++++ Source data ++++

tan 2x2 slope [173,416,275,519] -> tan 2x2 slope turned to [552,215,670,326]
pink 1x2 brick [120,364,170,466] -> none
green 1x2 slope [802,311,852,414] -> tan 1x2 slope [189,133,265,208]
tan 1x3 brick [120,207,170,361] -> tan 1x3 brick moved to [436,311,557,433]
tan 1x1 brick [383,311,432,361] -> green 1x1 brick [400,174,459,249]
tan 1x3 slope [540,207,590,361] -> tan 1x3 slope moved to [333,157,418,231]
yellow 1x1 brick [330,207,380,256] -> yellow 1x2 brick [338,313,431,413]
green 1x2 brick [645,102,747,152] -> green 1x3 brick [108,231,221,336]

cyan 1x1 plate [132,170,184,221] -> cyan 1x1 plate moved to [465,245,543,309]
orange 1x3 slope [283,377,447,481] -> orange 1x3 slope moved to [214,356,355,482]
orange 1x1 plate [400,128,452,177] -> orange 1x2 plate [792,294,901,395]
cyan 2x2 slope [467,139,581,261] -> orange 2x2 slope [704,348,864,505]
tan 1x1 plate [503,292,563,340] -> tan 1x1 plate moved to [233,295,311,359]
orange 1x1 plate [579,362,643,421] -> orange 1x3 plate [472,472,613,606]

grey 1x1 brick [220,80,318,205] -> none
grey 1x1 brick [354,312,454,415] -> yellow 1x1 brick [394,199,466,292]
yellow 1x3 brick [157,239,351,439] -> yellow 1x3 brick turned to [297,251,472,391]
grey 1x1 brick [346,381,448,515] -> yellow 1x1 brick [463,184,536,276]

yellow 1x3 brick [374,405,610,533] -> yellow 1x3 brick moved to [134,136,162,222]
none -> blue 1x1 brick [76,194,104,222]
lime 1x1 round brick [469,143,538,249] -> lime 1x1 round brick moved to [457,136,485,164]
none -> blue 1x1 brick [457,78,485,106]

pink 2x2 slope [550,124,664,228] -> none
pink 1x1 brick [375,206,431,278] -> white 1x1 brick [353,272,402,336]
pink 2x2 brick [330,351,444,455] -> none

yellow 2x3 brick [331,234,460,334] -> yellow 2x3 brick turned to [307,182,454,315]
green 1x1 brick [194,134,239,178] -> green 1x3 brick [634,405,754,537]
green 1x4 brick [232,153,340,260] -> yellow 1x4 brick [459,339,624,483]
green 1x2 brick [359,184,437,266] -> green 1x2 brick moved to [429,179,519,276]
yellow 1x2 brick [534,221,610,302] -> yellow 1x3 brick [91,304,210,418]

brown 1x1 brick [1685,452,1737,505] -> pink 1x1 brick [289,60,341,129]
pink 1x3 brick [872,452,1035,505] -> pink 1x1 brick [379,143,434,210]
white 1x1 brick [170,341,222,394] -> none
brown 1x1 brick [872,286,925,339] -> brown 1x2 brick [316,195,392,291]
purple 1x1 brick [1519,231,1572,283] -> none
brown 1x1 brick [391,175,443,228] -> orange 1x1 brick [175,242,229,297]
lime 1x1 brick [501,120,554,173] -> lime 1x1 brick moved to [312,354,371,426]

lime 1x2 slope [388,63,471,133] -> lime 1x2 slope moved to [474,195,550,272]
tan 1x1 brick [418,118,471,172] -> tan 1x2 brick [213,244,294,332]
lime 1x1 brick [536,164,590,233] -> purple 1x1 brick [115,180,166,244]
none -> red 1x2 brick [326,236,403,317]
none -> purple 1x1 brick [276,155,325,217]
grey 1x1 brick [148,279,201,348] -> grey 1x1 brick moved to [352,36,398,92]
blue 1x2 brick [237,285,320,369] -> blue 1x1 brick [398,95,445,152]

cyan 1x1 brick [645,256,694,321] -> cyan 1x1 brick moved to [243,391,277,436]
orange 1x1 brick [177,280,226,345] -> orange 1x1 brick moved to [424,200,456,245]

++++

■ Exercise prompt
When the string "turned" appears in a line of the records above, that line is to be copied.

■ Task result
tan 2x2 slope [173,416,275,519] -> tan 2x2 slope turned to [552,215,670,326]
yellow 1x3 brick [157,239,351,439] -> yellow 1x3 brick turned to [297,251,472,391]
yellow 2x3 brick [331,234,460,334] -> yellow 2x3 brick turned to [307,182,454,315]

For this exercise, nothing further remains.